◆ WHAT THE EXERCISE ASKS ◆
Please repeat the lines below, exactly and only, from the one that holds "(390, 395) = (295, 405): red" through the one that holds "(159, 480) = (303, 415): none".

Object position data
■ ■ ■ ■ ■ ■ ■

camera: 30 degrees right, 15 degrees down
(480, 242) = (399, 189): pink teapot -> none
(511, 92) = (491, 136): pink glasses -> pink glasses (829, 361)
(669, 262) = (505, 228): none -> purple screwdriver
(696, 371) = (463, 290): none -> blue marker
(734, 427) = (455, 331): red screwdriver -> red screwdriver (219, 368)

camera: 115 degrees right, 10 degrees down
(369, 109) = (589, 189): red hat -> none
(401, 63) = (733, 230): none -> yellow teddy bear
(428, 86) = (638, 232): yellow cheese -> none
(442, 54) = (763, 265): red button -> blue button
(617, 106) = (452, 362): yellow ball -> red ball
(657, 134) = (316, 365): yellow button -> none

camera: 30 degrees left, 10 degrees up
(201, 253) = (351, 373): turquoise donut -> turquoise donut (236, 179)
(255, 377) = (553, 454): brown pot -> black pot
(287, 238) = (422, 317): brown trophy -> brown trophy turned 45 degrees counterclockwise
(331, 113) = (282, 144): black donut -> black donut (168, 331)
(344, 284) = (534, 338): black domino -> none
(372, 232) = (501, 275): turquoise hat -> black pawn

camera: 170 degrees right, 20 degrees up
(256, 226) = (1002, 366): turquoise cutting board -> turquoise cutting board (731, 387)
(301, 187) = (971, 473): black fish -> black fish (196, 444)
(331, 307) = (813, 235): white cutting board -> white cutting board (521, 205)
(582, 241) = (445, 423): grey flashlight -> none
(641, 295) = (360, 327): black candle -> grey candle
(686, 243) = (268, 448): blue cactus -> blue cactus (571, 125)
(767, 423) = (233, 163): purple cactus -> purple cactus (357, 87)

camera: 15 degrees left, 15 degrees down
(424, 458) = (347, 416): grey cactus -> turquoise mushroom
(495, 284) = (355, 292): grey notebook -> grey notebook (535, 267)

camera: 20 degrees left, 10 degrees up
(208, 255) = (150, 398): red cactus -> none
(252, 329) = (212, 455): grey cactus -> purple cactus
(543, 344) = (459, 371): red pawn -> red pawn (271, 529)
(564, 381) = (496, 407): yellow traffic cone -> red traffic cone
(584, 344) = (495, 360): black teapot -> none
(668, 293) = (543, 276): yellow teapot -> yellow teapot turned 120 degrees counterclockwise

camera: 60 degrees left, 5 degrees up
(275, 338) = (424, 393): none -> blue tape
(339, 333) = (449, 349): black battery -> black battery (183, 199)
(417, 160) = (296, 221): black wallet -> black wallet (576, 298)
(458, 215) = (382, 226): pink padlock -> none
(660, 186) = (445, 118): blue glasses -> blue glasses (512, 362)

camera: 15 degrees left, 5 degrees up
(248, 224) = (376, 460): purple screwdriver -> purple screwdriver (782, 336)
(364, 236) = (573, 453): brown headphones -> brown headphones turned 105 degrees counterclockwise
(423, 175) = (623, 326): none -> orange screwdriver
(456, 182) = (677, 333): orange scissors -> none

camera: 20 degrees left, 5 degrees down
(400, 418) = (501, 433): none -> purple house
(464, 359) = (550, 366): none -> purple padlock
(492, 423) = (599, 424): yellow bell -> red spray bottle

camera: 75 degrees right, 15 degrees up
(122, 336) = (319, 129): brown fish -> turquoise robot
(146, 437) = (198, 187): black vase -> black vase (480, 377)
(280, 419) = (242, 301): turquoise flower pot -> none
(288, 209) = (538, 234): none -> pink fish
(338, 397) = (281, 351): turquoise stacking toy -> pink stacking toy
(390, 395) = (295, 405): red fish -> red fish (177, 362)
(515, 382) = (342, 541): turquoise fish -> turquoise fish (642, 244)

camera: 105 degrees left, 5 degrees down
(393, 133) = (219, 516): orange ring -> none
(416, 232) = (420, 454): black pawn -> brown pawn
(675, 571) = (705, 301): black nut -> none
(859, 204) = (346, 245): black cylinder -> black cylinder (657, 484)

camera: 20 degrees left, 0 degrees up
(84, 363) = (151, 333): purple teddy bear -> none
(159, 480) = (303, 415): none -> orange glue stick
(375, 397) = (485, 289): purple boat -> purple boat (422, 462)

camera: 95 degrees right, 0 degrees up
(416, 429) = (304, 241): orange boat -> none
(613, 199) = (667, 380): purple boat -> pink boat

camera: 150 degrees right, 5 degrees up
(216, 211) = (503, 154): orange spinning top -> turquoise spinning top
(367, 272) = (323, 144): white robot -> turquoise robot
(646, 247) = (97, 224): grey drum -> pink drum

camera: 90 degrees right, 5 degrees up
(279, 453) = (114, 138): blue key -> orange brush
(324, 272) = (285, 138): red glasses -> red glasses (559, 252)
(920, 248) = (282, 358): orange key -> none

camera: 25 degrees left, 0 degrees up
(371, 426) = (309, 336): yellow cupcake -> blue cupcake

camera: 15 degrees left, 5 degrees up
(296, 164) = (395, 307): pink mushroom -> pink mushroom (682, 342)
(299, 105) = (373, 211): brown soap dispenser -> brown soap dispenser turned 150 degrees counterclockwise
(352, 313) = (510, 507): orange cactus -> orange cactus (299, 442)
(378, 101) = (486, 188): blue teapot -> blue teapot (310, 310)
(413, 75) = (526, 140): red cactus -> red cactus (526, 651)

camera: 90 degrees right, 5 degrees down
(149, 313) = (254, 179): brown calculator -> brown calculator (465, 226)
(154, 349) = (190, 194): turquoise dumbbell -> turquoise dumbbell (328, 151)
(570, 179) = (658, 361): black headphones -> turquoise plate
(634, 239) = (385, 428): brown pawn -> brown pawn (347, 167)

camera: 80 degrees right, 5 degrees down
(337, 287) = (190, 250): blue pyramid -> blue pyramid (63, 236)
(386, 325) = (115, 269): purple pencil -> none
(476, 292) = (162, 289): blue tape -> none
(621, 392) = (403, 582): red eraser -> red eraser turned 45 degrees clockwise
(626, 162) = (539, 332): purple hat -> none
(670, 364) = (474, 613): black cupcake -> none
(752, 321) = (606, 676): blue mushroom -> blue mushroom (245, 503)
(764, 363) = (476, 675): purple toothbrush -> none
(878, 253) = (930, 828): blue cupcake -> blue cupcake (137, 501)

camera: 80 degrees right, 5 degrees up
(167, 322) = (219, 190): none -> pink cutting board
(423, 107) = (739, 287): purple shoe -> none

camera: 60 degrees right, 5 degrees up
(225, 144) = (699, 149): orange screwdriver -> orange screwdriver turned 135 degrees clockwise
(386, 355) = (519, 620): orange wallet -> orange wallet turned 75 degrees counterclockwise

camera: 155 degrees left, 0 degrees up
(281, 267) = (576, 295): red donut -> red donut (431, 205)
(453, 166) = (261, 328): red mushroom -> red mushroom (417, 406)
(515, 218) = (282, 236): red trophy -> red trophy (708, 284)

■ ■ ■ ■ ■ ■ ■

◆ EXERCISE SOLUTION ◆
(390, 395) = (295, 405): red fish -> red fish (177, 362)
(515, 382) = (342, 541): turquoise fish -> turquoise fish (642, 244)

camera: 105 degrees left, 5 degrees down
(393, 133) = (219, 516): orange ring -> none
(416, 232) = (420, 454): black pawn -> brown pawn
(675, 571) = (705, 301): black nut -> none
(859, 204) = (346, 245): black cylinder -> black cylinder (657, 484)

camera: 20 degrees left, 0 degrees up
(84, 363) = (151, 333): purple teddy bear -> none
(159, 480) = (303, 415): none -> orange glue stick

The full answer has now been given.